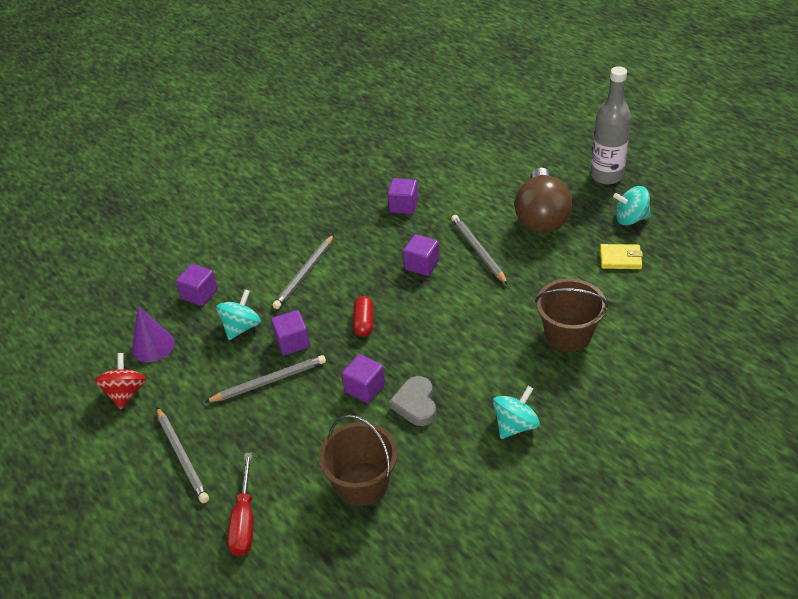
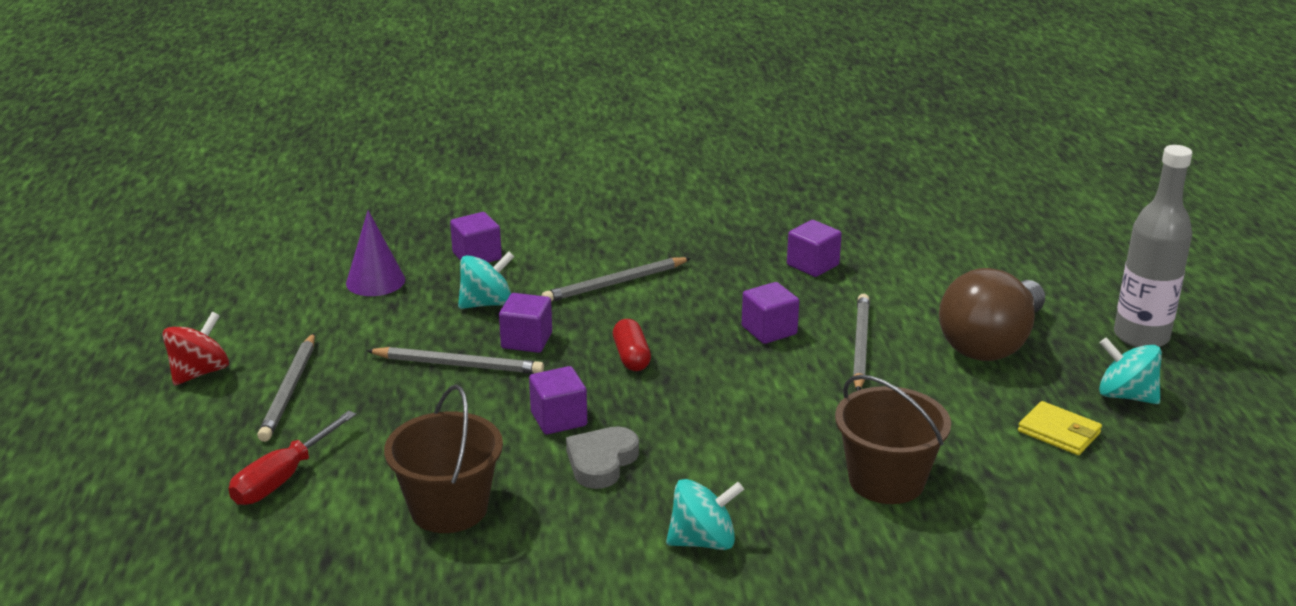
camera: 30 degrees right, 15 degrees down
red spinning top [95,353,146,409] -> red spinning top moved to [162,312,229,386]
red capsule [353,296,373,337] -> red capsule turned 45 degrees counterclockwise [613,319,651,371]

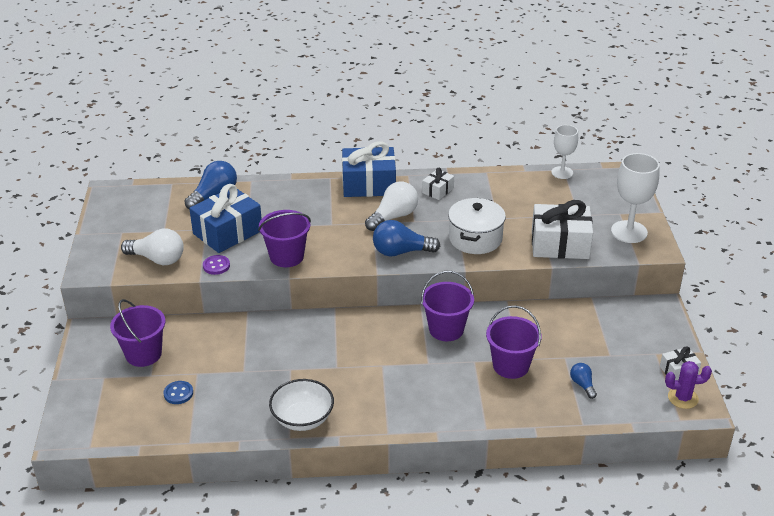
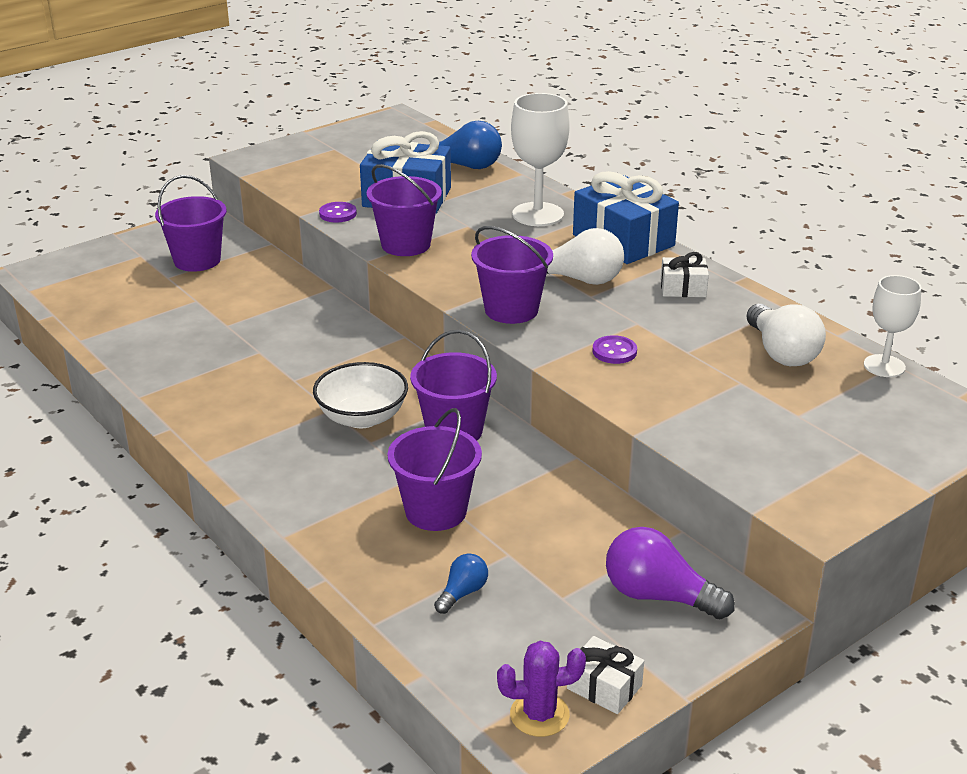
camera: 55 degrees right, 5 degrees down
white light bulb [121,228,184,265] -> white light bulb moved to [746,304,826,366]
blue button [163,381,193,404] -> none
white bowl [269,379,334,431] -> white bowl moved to [313,362,408,428]
blue light bulb [373,220,440,257] -> purple bucket [471,226,553,324]
white pot [448,198,506,254] -> purple button [593,335,637,364]
white gift [532,200,593,259] -> none
white goblet [611,153,660,243] -> white goblet moved to [511,93,570,226]
purple cactus [665,361,712,409] -> purple cactus turned 60 degrees counterclockwise [497,641,586,737]
none -> purple light bulb [606,527,735,620]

--------------------------------

> WHAT NEEDS TO BE DONE:
Please copy each line of the records above in which the word "light" can be found.

> RESULT OF THE EXERCISE:
white light bulb [121,228,184,265] -> white light bulb moved to [746,304,826,366]
blue light bulb [373,220,440,257] -> purple bucket [471,226,553,324]
none -> purple light bulb [606,527,735,620]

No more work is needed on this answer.